Records from a data source
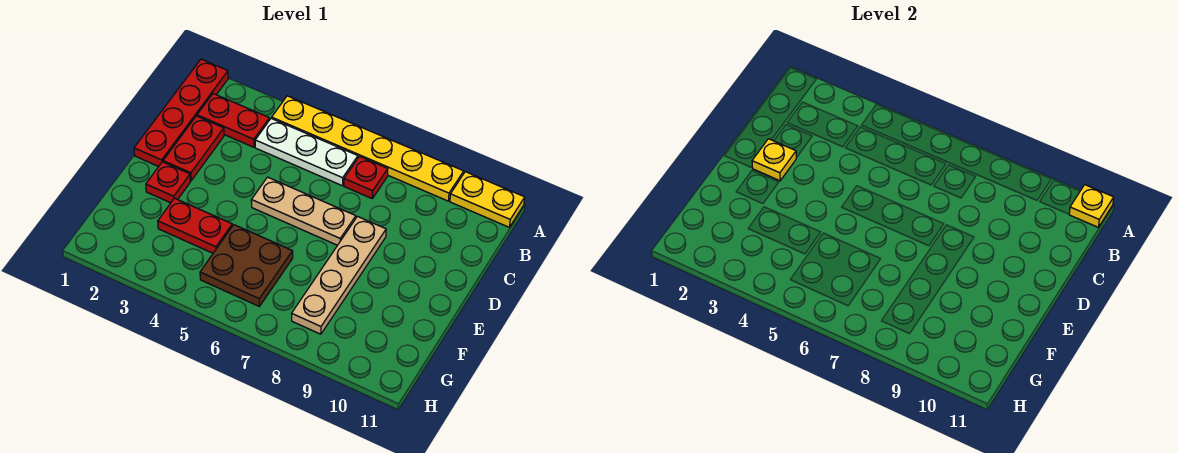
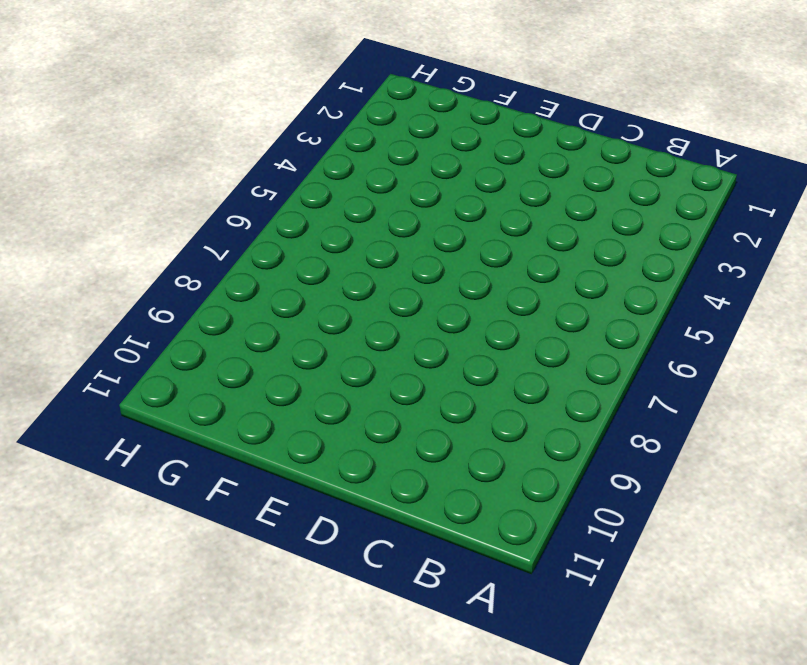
none -> red plate A1:D1 level 1
none -> yellow plate A4:A9 level 1
none -> yellow plate A10:A11 level 1

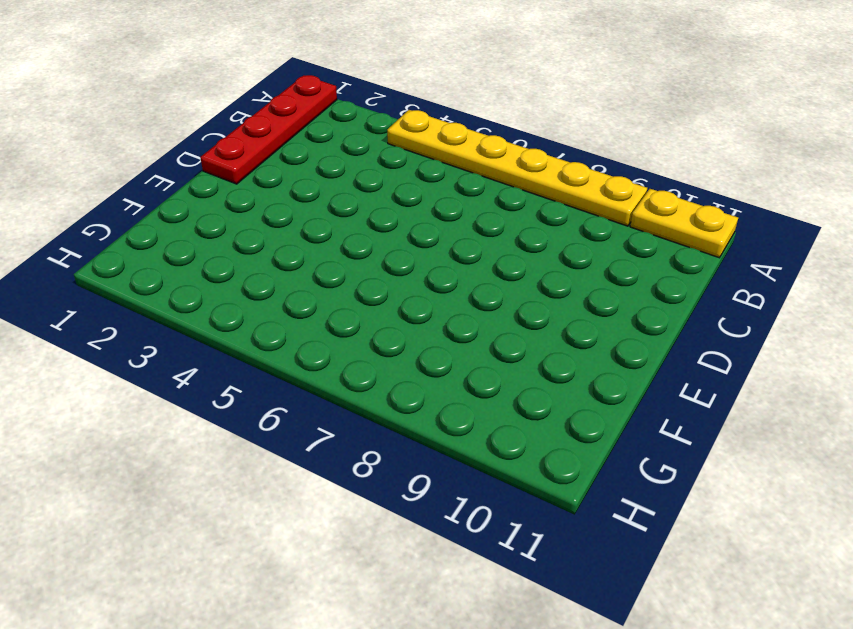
none -> red plate B2:B3 level 1
none -> white plate B4:B6 level 1
none -> red plate B7 level 1

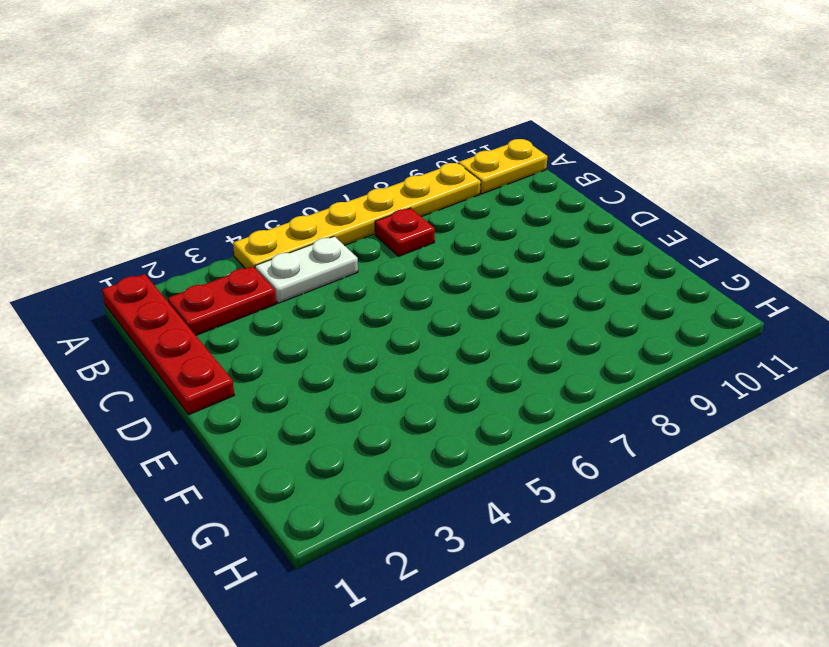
white plate B4:B5 level 1 -> white plate B4:B6 level 1
none -> red plate C2:D2 level 1
none -> tan plate D5:D7 level 1
none -> tan plate D8:G8 level 1

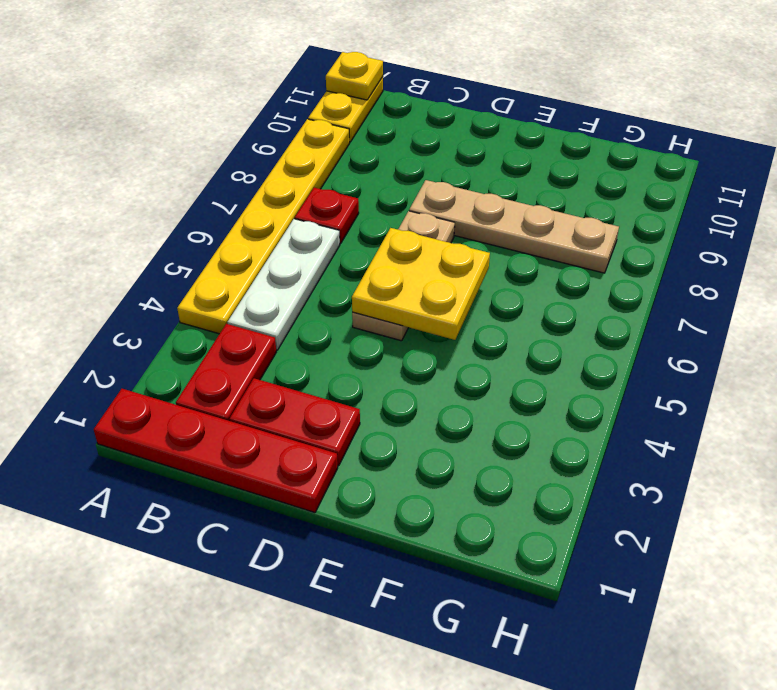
yellow plate D5:E6 level 2 -> none
none -> red plate E2 level 1
none -> red plate F3:F4 level 1
none -> brown plate F5:G6 level 1

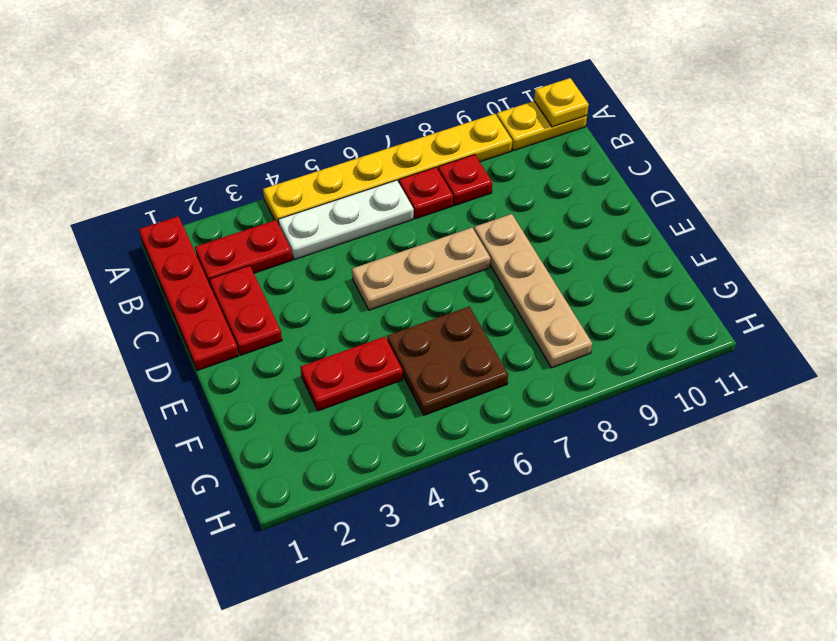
red plate B8 level 1 -> red plate E2 level 1
none -> yellow plate D2 level 2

WORK INSTRUCTION: Find every line of the data above that holds the word "white", then state how many there are and nothing else.

TASK RESPONSE: 2